● EXERCISE: Reproduce every line of the data below word for word, changing nothing.

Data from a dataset
====
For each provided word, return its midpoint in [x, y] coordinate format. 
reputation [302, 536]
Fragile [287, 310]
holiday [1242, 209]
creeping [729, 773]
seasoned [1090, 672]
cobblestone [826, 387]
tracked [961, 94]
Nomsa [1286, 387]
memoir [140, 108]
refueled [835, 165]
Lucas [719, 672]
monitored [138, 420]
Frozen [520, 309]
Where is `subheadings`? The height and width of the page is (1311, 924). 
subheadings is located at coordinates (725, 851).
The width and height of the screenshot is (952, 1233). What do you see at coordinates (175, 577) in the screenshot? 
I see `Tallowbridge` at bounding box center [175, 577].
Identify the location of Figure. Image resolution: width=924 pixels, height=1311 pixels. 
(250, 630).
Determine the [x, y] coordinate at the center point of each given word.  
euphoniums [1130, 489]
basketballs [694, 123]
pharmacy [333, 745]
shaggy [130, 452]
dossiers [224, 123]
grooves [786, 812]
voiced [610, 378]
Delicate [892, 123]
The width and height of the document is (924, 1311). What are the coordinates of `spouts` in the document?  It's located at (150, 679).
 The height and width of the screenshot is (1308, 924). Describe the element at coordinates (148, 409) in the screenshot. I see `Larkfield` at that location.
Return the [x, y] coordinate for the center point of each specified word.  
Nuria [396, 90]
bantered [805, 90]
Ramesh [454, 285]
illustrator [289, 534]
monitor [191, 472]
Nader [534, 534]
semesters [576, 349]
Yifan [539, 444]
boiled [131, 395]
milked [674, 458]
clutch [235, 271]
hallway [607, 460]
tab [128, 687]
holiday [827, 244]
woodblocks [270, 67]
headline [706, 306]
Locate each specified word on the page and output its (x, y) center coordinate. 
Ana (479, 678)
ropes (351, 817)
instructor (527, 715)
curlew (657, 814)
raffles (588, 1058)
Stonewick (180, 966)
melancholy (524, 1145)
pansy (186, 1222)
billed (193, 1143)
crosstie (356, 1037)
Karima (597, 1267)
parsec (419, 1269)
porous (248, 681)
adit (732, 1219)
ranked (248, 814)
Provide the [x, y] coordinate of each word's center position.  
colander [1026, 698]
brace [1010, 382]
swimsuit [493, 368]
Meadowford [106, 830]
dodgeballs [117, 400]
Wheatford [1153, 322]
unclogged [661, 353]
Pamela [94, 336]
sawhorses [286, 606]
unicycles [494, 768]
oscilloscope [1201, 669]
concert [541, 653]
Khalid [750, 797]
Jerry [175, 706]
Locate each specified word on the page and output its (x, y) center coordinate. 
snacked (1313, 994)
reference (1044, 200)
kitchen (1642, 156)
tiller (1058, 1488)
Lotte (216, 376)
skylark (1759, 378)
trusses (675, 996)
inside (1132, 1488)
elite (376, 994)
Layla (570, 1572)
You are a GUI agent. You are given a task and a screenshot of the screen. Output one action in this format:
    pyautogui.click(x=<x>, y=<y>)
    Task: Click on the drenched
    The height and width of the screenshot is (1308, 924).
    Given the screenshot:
====
● OUTPUT FOR THIS TASK:
For each provided word, return its midpoint in [x, y] coordinate format. 
reputation [302, 536]
Fragile [287, 310]
holiday [1242, 209]
creeping [729, 773]
seasoned [1090, 672]
cobblestone [826, 387]
tracked [961, 94]
Nomsa [1286, 387]
memoir [140, 108]
refueled [835, 165]
Lucas [719, 672]
monitored [138, 420]
Frozen [520, 309]
Where is `subheadings`? The height and width of the page is (1311, 924). 
subheadings is located at coordinates (725, 851).
The width and height of the screenshot is (952, 1233). What do you see at coordinates (175, 577) in the screenshot? 
I see `Tallowbridge` at bounding box center [175, 577].
Identify the location of Figure. Image resolution: width=924 pixels, height=1311 pixels. 
(250, 630).
Determine the [x, y] coordinate at the center point of each given word.  
euphoniums [1130, 489]
basketballs [694, 123]
pharmacy [333, 745]
shaggy [130, 452]
dossiers [224, 123]
grooves [786, 812]
voiced [610, 378]
Delicate [892, 123]
The width and height of the document is (924, 1311). What are the coordinates of `spouts` in the document?  It's located at (150, 679).
 The height and width of the screenshot is (1308, 924). Describe the element at coordinates (148, 409) in the screenshot. I see `Larkfield` at that location.
Return the [x, y] coordinate for the center point of each specified word.  
Nuria [396, 90]
bantered [805, 90]
Ramesh [454, 285]
illustrator [289, 534]
monitor [191, 472]
Nader [534, 534]
semesters [576, 349]
Yifan [539, 444]
boiled [131, 395]
milked [674, 458]
clutch [235, 271]
hallway [607, 460]
tab [128, 687]
holiday [827, 244]
woodblocks [270, 67]
headline [706, 306]
Locate each specified word on the page and output its (x, y) center coordinate. 
Ana (479, 678)
ropes (351, 817)
instructor (527, 715)
curlew (657, 814)
raffles (588, 1058)
Stonewick (180, 966)
melancholy (524, 1145)
pansy (186, 1222)
billed (193, 1143)
crosstie (356, 1037)
Karima (597, 1267)
parsec (419, 1269)
porous (248, 681)
adit (732, 1219)
ranked (248, 814)
Provide the [x, y] coordinate of each word's center position.  
colander [1026, 698]
brace [1010, 382]
swimsuit [493, 368]
Meadowford [106, 830]
dodgeballs [117, 400]
Wheatford [1153, 322]
unclogged [661, 353]
Pamela [94, 336]
sawhorses [286, 606]
unicycles [494, 768]
oscilloscope [1201, 669]
concert [541, 653]
Khalid [750, 797]
Jerry [175, 706]
Locate each specified word on the page and output its (x, y) center coordinate. 
snacked (1313, 994)
reference (1044, 200)
kitchen (1642, 156)
tiller (1058, 1488)
Lotte (216, 376)
skylark (1759, 378)
trusses (675, 996)
inside (1132, 1488)
elite (376, 994)
Layla (570, 1572)
You are a GUI agent. You are given a task and a screenshot of the screen. Output one action in this format:
    pyautogui.click(x=<x>, y=<y>)
    Task: Click on the drenched
    The height and width of the screenshot is (1308, 924).
    Given the screenshot:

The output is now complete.